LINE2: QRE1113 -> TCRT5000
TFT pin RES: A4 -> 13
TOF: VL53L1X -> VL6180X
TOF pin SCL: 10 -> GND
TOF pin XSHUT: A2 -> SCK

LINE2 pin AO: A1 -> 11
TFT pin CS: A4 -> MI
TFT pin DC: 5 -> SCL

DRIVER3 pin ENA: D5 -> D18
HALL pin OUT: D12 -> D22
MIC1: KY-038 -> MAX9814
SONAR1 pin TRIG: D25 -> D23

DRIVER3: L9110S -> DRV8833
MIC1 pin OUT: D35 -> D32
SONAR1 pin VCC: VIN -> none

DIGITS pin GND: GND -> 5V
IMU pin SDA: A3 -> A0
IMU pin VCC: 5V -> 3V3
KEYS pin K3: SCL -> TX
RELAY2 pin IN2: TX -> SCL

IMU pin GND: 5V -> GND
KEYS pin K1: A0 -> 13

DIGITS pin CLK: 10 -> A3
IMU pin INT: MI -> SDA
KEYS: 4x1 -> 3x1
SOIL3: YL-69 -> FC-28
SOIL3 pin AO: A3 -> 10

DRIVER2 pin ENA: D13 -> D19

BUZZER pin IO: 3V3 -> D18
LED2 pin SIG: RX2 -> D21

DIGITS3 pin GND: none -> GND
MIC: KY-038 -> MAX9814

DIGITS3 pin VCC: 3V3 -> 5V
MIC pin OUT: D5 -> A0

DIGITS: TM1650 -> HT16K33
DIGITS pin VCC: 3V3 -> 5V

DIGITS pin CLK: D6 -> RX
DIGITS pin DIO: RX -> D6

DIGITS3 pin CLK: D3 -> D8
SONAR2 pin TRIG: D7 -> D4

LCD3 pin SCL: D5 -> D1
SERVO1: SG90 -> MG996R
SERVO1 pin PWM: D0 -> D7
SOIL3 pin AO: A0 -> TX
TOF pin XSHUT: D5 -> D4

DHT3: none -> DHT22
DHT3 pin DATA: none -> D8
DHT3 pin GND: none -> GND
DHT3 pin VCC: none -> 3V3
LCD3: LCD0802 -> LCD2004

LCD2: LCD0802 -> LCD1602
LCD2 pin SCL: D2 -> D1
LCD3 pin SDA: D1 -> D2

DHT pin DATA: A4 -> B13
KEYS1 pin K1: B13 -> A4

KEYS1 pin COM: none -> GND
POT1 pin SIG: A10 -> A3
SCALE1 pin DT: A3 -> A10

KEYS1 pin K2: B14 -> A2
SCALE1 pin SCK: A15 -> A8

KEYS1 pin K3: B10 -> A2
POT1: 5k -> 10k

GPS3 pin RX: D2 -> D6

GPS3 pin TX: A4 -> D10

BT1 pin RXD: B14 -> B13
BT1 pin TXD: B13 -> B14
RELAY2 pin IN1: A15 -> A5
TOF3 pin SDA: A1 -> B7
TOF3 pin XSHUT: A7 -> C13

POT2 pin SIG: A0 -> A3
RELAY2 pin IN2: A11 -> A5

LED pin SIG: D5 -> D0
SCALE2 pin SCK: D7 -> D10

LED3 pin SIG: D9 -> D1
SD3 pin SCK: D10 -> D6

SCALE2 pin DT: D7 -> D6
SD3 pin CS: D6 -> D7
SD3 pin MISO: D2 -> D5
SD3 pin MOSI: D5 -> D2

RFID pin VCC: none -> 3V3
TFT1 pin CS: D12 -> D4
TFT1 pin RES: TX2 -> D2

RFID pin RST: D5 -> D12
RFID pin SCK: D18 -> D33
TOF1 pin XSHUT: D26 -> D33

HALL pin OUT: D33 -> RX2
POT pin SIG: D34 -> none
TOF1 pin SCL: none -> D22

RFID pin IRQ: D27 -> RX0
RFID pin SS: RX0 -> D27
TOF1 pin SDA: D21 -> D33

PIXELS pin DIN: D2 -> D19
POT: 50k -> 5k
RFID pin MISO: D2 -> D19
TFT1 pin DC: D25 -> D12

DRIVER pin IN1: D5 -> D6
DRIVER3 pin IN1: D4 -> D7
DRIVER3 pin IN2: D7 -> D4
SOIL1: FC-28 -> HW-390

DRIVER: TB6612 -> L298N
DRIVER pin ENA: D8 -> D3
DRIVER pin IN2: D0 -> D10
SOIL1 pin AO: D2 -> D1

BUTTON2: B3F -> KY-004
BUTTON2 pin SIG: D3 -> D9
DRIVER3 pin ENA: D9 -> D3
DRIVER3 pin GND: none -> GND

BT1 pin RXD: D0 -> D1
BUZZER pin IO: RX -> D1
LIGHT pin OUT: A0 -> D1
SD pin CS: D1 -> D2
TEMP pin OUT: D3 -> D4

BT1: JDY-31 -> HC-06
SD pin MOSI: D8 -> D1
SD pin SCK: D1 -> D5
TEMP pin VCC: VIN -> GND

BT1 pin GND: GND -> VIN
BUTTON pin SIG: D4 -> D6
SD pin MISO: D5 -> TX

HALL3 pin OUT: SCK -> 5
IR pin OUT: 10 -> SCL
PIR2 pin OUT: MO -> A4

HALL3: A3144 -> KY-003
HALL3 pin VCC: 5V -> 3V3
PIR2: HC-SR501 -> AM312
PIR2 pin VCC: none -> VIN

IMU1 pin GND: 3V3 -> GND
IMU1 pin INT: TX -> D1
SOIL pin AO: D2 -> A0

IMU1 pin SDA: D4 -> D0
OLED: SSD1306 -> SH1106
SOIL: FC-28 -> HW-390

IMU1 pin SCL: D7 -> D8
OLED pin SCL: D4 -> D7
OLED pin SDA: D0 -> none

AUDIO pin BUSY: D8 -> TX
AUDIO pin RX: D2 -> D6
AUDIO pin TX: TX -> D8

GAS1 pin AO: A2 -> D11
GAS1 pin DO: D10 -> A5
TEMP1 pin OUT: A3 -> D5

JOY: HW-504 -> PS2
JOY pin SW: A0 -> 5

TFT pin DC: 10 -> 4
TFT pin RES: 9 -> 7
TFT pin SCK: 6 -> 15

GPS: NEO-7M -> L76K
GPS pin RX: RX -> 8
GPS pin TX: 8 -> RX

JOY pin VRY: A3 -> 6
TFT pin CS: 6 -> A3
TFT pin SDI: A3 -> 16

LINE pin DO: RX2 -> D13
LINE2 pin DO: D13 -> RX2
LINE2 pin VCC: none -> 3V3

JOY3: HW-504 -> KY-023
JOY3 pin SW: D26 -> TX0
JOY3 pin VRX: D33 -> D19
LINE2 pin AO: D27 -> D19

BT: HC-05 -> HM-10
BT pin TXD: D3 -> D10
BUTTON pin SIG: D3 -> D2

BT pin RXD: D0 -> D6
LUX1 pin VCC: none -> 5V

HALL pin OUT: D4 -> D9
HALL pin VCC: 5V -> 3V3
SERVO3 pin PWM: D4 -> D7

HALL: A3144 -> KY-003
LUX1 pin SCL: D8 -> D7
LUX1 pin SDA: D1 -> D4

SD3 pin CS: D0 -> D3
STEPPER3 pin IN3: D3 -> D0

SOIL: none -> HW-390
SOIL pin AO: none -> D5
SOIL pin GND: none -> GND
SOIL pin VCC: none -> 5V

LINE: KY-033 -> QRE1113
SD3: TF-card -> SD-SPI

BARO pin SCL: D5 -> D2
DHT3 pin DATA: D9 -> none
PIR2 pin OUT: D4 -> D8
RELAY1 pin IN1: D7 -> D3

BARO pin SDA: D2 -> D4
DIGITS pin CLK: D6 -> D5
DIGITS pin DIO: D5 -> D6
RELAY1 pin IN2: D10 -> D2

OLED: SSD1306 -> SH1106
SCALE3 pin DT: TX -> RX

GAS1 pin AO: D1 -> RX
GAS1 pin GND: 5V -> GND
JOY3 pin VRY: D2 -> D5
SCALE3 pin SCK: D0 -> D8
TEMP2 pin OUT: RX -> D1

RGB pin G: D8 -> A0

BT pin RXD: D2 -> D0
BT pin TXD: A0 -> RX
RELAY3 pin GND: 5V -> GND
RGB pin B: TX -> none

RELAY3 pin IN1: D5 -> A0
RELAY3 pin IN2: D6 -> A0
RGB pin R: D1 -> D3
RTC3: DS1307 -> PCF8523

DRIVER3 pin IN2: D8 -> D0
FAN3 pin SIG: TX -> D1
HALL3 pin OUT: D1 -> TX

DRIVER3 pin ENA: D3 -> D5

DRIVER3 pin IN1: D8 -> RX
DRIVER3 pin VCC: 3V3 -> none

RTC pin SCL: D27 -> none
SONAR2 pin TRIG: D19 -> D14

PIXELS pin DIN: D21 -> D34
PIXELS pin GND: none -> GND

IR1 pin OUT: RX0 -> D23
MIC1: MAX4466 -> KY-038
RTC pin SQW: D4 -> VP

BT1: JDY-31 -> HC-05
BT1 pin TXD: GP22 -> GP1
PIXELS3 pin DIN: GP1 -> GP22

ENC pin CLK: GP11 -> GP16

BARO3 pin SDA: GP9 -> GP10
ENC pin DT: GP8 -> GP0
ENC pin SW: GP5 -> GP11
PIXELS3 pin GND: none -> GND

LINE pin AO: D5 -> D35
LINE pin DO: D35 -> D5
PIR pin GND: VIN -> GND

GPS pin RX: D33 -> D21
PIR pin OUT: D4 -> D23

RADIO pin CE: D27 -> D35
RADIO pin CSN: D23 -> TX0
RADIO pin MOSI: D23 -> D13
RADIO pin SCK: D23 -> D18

**WHAT NEEDS TO BE DONE**
When the line with "LINE pin DO: RX2 -> D13" is reached in the data above, begin copying, and stop after the line with "TEMP2 pin OUT: RX -> D1"; copy each line exactly, both ends included.

**RESULT OF THE TASK**
LINE pin DO: RX2 -> D13
LINE2 pin DO: D13 -> RX2
LINE2 pin VCC: none -> 3V3

JOY3: HW-504 -> KY-023
JOY3 pin SW: D26 -> TX0
JOY3 pin VRX: D33 -> D19
LINE2 pin AO: D27 -> D19

BT: HC-05 -> HM-10
BT pin TXD: D3 -> D10
BUTTON pin SIG: D3 -> D2

BT pin RXD: D0 -> D6
LUX1 pin VCC: none -> 5V

HALL pin OUT: D4 -> D9
HALL pin VCC: 5V -> 3V3
SERVO3 pin PWM: D4 -> D7

HALL: A3144 -> KY-003
LUX1 pin SCL: D8 -> D7
LUX1 pin SDA: D1 -> D4

SD3 pin CS: D0 -> D3
STEPPER3 pin IN3: D3 -> D0

SOIL: none -> HW-390
SOIL pin AO: none -> D5
SOIL pin GND: none -> GND
SOIL pin VCC: none -> 5V

LINE: KY-033 -> QRE1113
SD3: TF-card -> SD-SPI

BARO pin SCL: D5 -> D2
DHT3 pin DATA: D9 -> none
PIR2 pin OUT: D4 -> D8
RELAY1 pin IN1: D7 -> D3

BARO pin SDA: D2 -> D4
DIGITS pin CLK: D6 -> D5
DIGITS pin DIO: D5 -> D6
RELAY1 pin IN2: D10 -> D2

OLED: SSD1306 -> SH1106
SCALE3 pin DT: TX -> RX

GAS1 pin AO: D1 -> RX
GAS1 pin GND: 5V -> GND
JOY3 pin VRY: D2 -> D5
SCALE3 pin SCK: D0 -> D8
TEMP2 pin OUT: RX -> D1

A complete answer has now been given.